[Image sets with object changes]

-- Opening Marker --

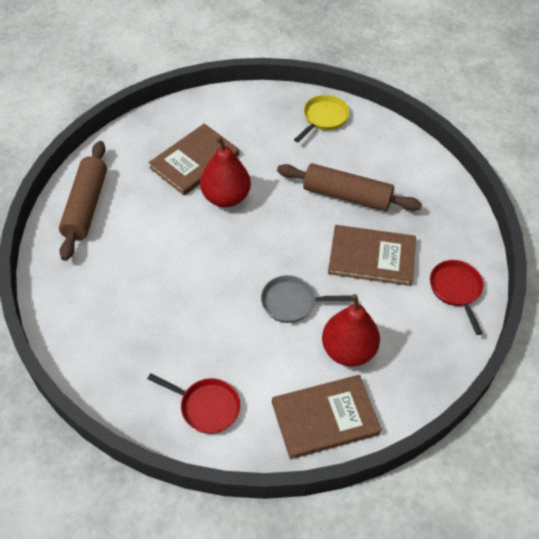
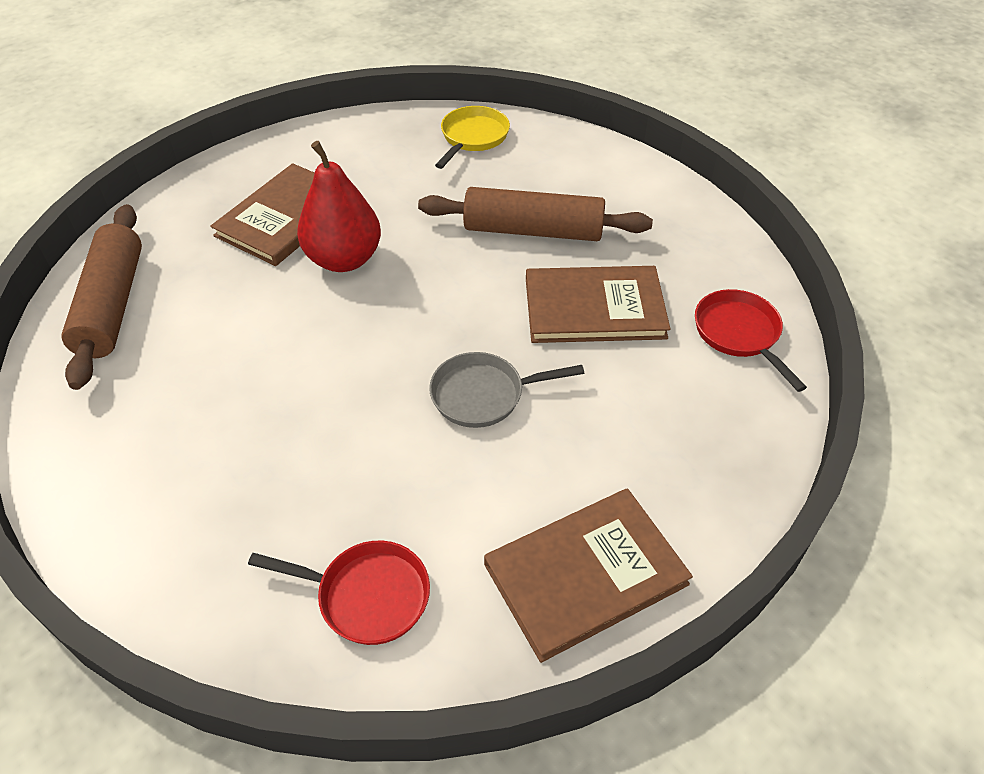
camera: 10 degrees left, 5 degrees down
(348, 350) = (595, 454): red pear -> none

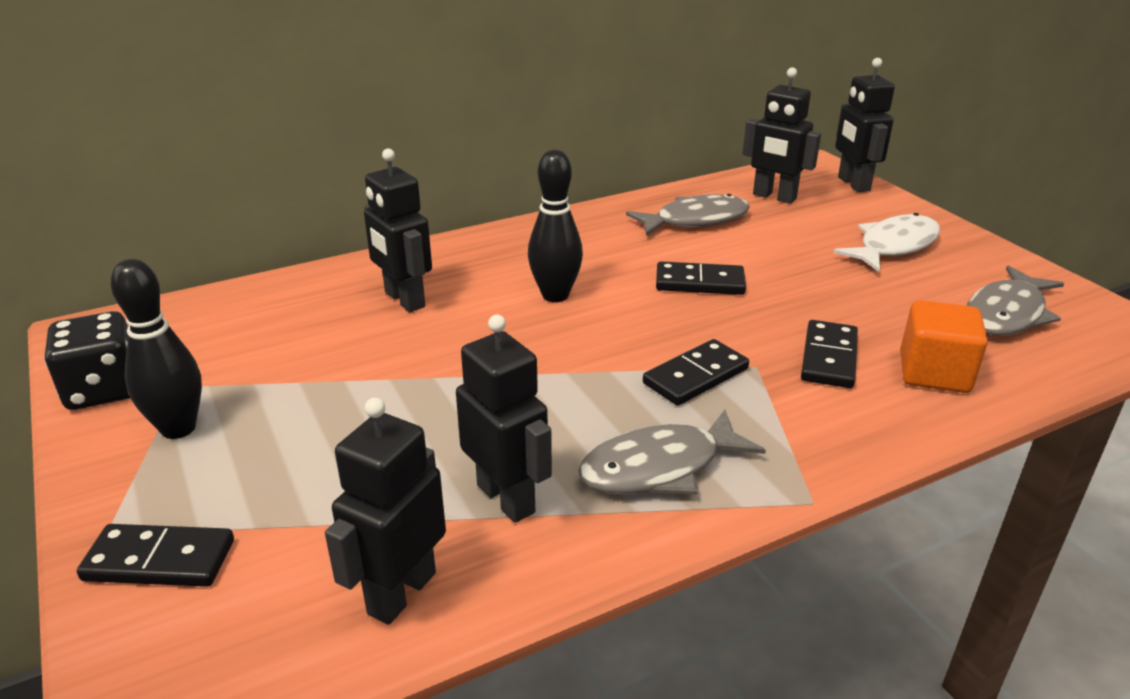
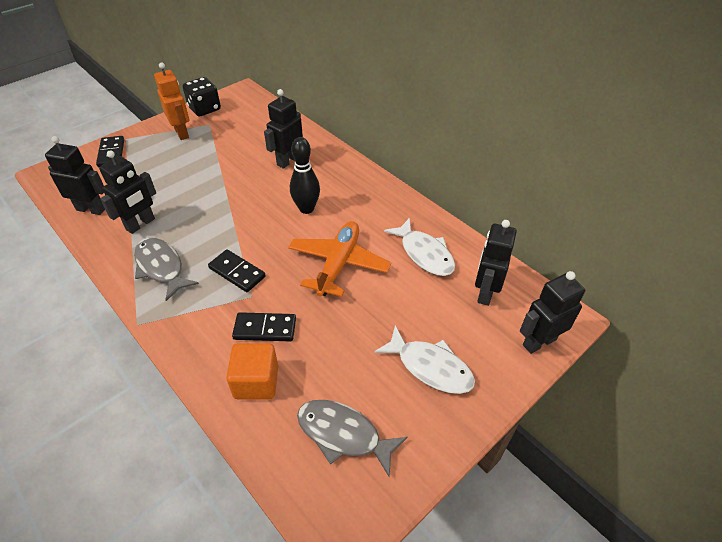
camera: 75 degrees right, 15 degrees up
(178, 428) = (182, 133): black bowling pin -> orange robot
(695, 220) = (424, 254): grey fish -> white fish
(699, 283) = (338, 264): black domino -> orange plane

-- Closing Marker --

Transcribe the records verbatim, excluding pictures.

ANSWER FOR THE TASK:
camera: 10 degrees left, 5 degrees down
(348, 350) = (595, 454): red pear -> none

camera: 75 degrees right, 15 degrees up
(178, 428) = (182, 133): black bowling pin -> orange robot
(695, 220) = (424, 254): grey fish -> white fish
(699, 283) = (338, 264): black domino -> orange plane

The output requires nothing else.